(Data section begins)
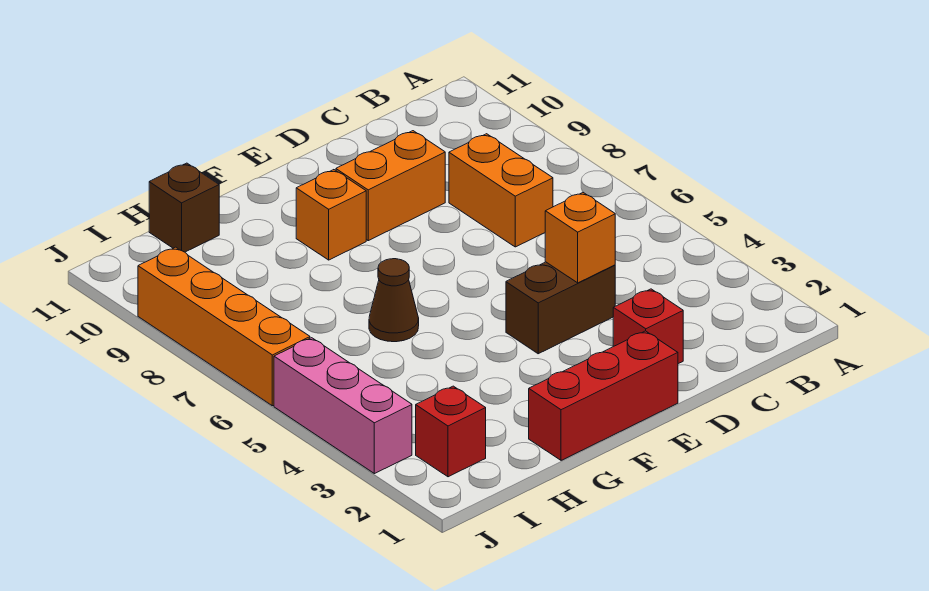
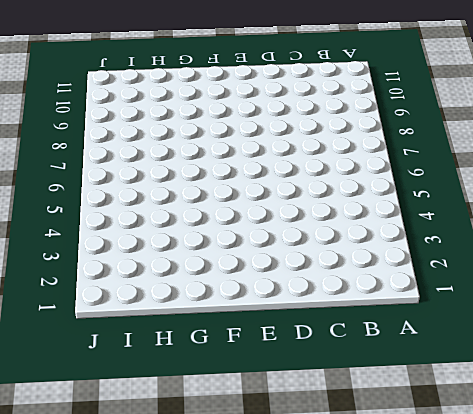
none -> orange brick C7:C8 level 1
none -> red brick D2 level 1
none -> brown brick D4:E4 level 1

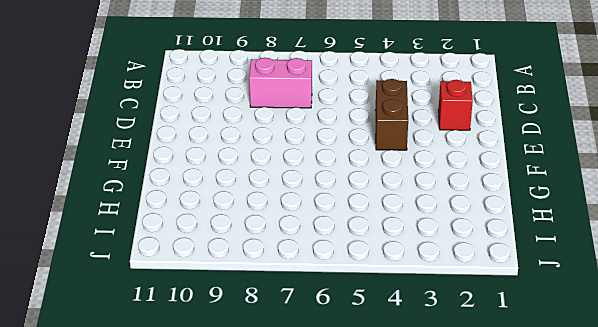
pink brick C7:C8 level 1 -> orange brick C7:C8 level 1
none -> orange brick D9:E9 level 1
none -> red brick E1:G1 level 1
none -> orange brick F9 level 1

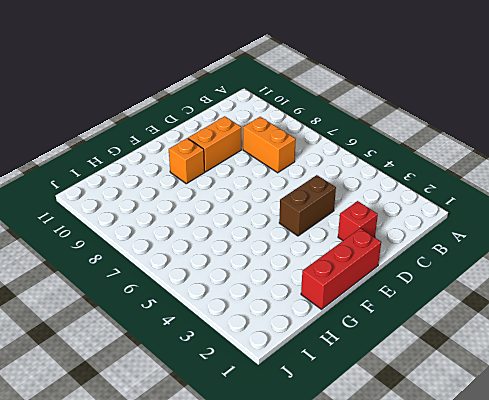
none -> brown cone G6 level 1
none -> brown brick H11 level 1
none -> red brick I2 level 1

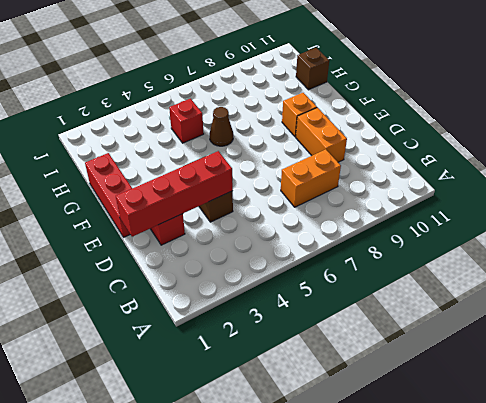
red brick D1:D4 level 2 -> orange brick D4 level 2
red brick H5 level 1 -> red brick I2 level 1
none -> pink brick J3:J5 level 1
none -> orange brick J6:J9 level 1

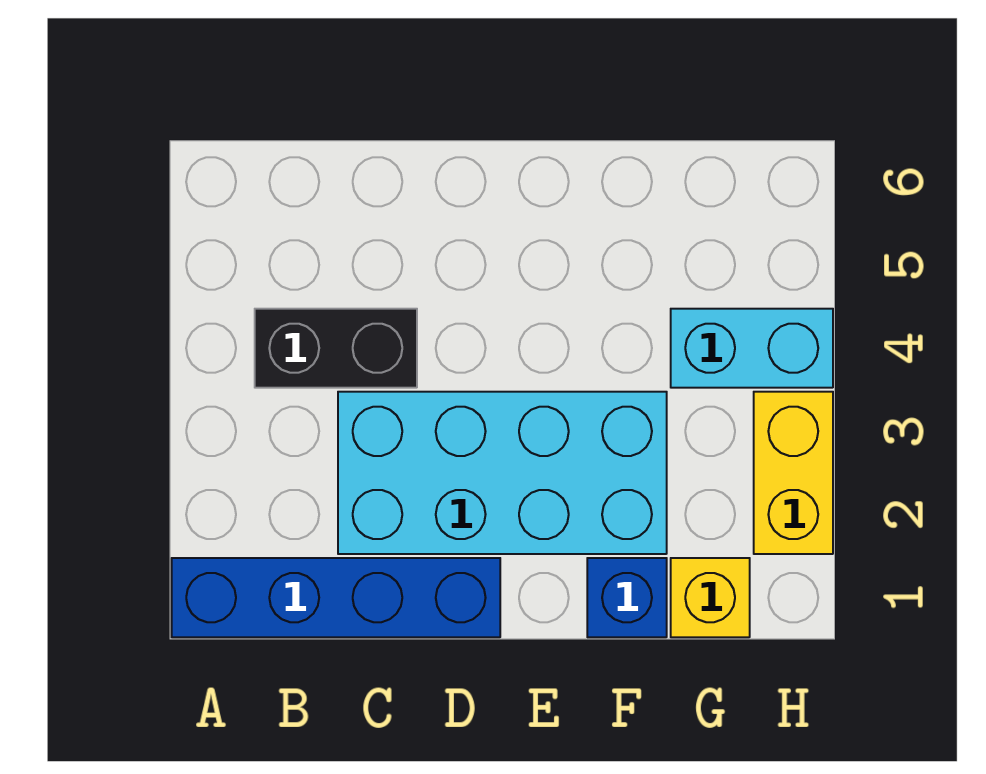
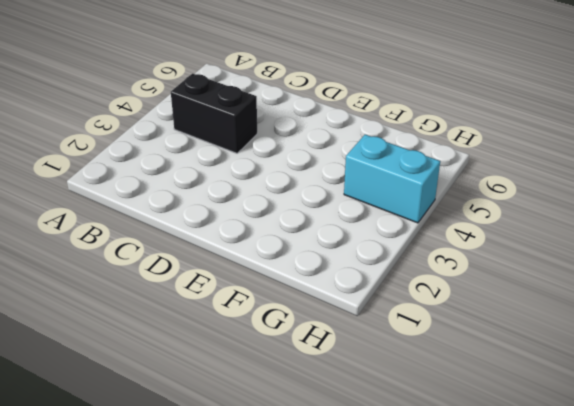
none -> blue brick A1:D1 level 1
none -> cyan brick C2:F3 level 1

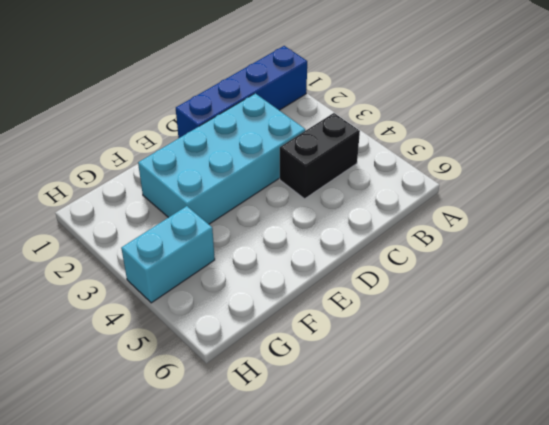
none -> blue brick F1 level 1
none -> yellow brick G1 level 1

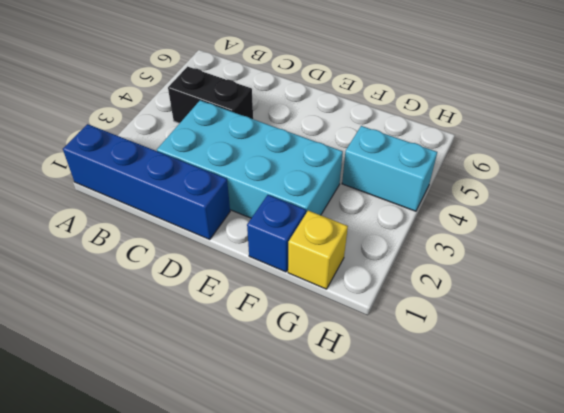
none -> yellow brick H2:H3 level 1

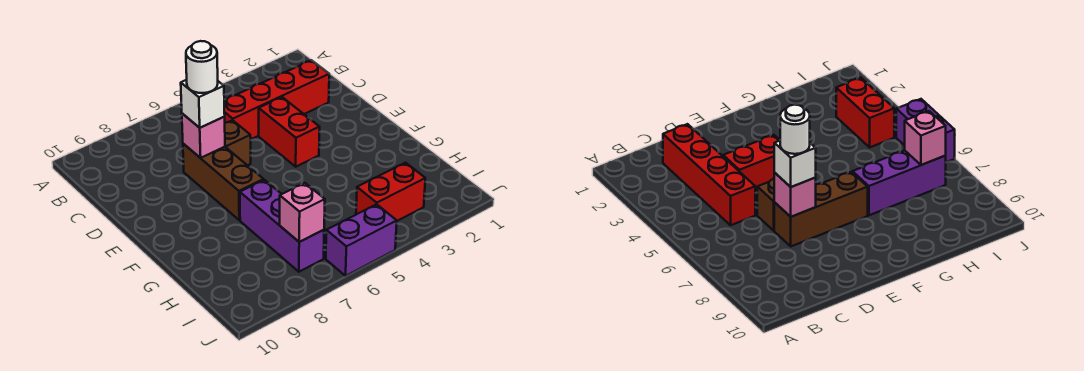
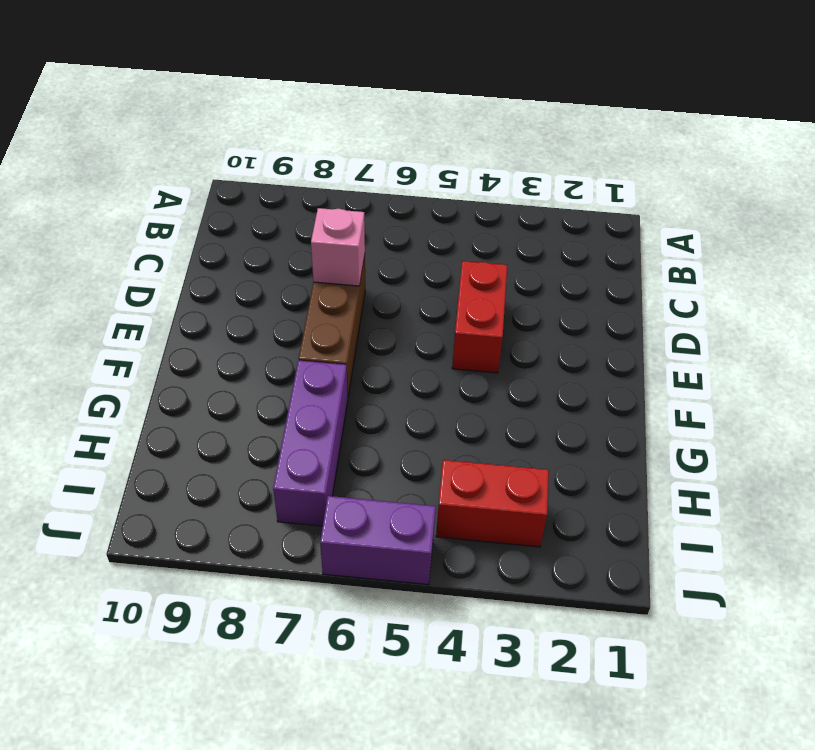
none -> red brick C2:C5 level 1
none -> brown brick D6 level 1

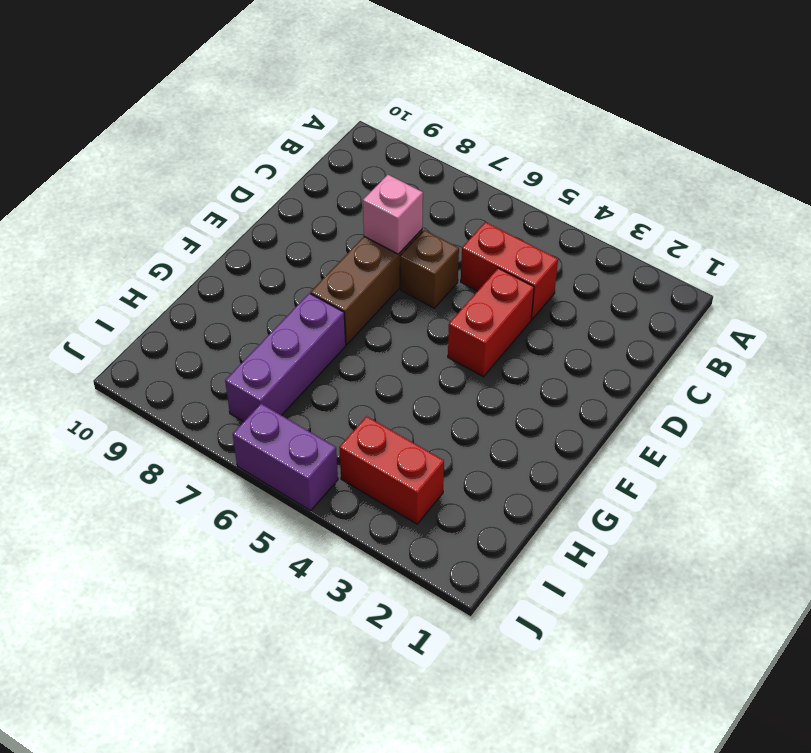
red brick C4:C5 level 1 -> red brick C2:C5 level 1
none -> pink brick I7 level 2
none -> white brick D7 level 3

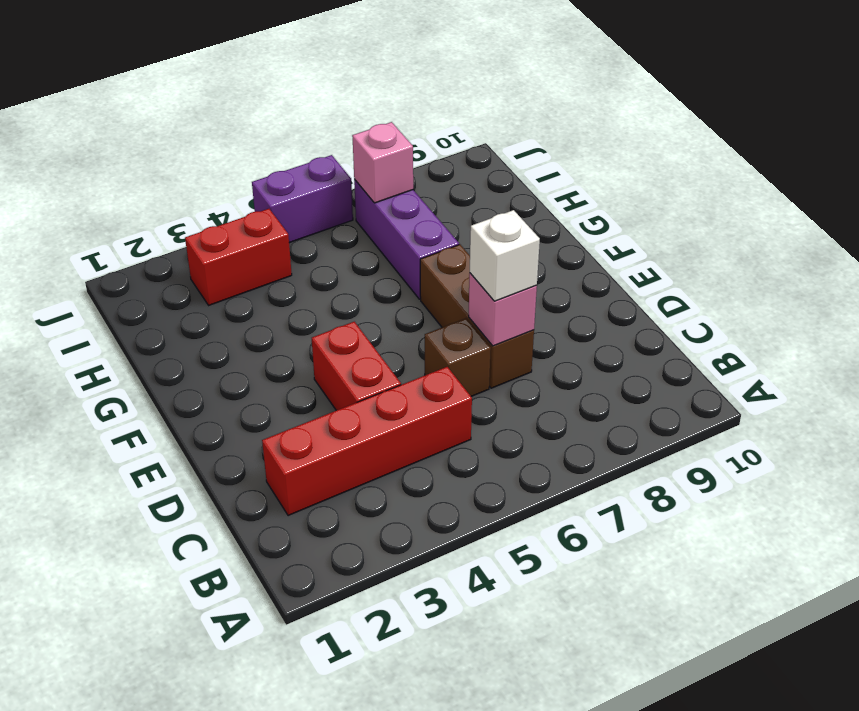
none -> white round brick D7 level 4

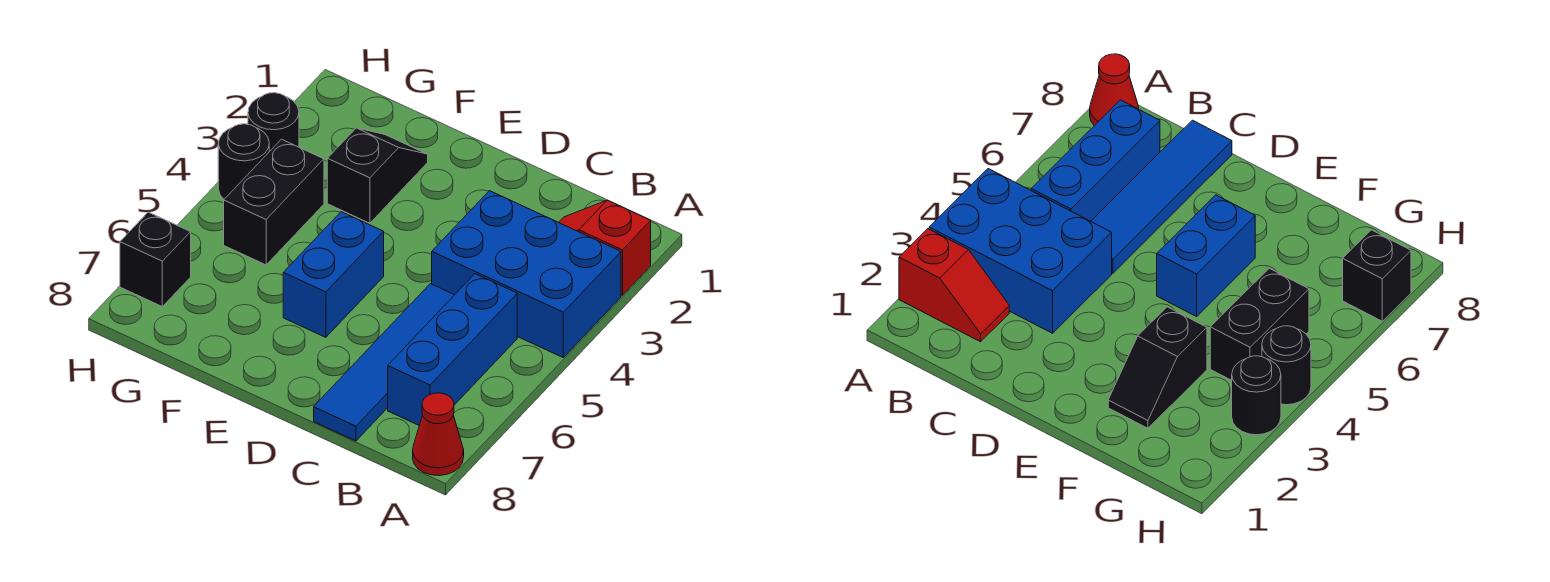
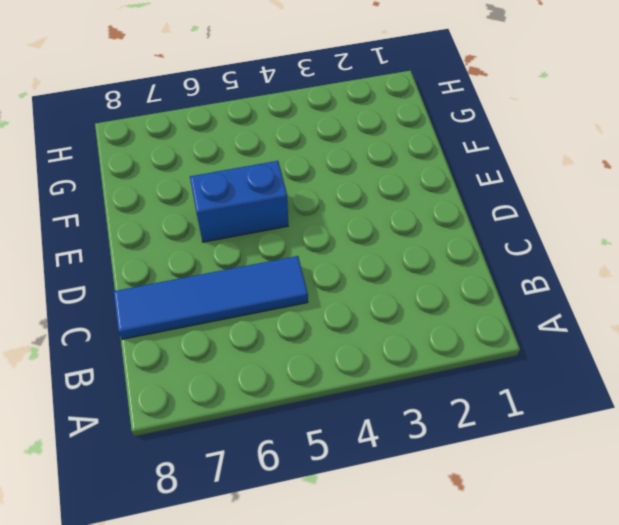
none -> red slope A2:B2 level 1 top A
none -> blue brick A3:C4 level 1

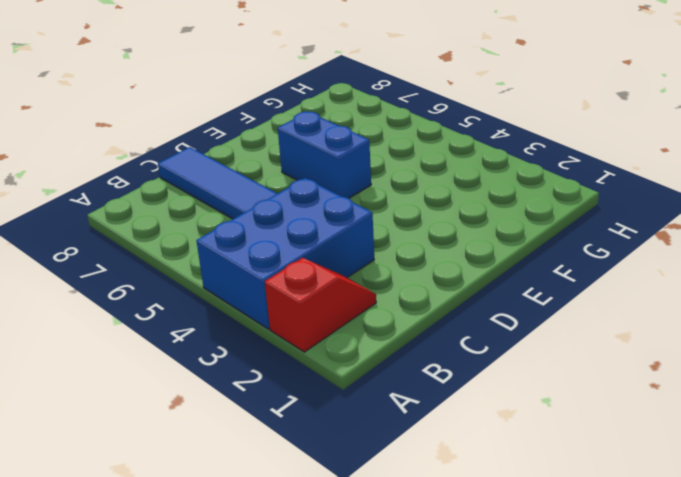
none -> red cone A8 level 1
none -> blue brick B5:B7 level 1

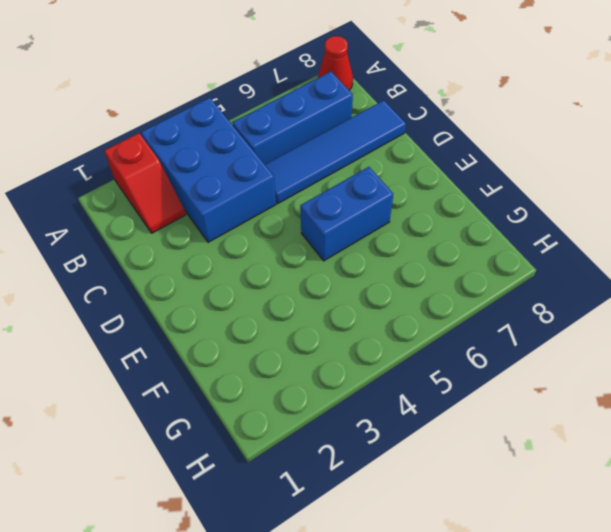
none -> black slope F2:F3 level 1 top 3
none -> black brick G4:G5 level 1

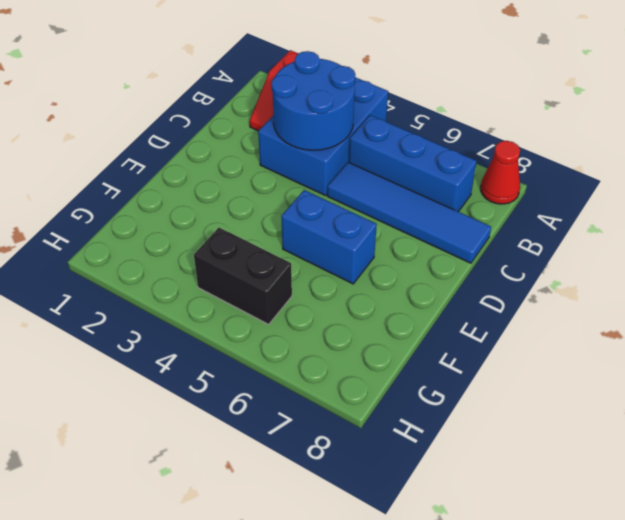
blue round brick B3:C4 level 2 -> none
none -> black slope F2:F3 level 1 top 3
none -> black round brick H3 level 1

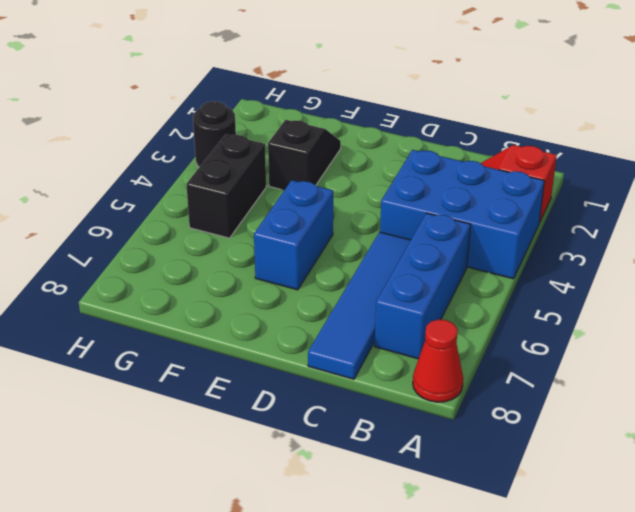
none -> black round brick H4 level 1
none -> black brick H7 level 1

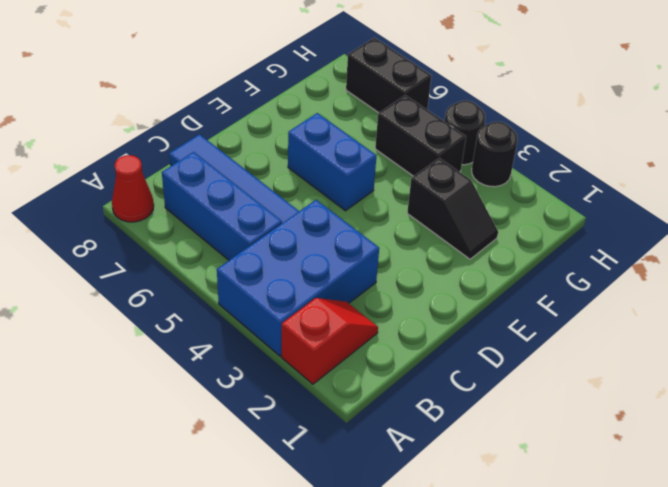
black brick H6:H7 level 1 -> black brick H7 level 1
(Data section ends)
### Task requirements
Exclude the pictures from the copy. Retype exactly the lines running from the one containing "none -> black round brick H3 level 1" through the last line of the listing.

### Your response
none -> black round brick H3 level 1

none -> black round brick H4 level 1
none -> black brick H7 level 1

black brick H6:H7 level 1 -> black brick H7 level 1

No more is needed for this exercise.